-- RECORDS SHOWN follows --

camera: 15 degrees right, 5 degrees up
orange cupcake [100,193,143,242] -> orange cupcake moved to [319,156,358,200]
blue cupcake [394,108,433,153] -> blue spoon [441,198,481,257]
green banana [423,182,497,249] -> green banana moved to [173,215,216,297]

-- RECORDS SHOWN concluded --
-- RECORDS SHOWN follows --

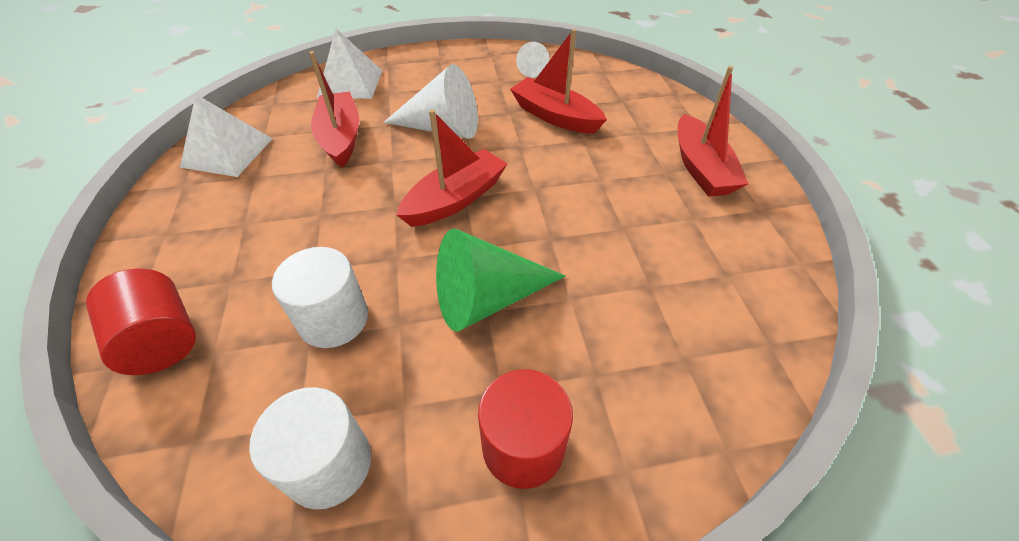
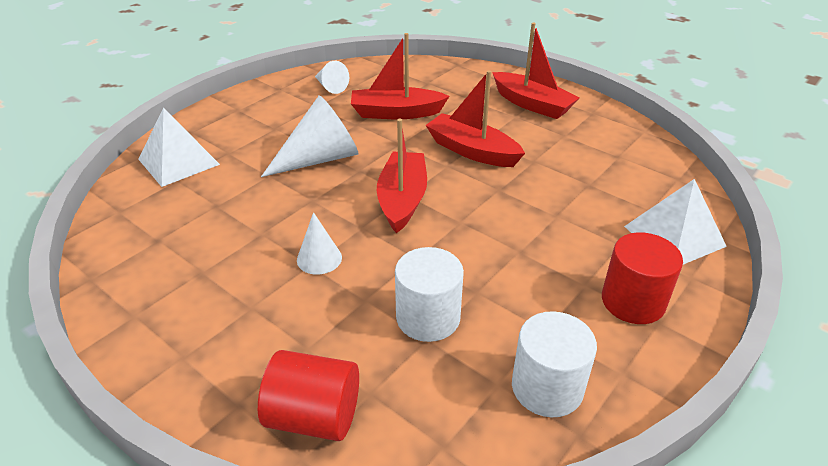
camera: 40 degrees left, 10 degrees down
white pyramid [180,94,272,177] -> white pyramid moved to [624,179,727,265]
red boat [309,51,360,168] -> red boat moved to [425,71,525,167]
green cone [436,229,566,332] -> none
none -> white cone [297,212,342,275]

-- RECORDS SHOWN concluded --

Set down only the lines above that fall between the line holding "blue cupcake [394,108,433,153]" and the line holding "green banana [423,182,497,249]", inclusive, keeping each exact.

# ANSWER AREA:
blue cupcake [394,108,433,153] -> blue spoon [441,198,481,257]
green banana [423,182,497,249] -> green banana moved to [173,215,216,297]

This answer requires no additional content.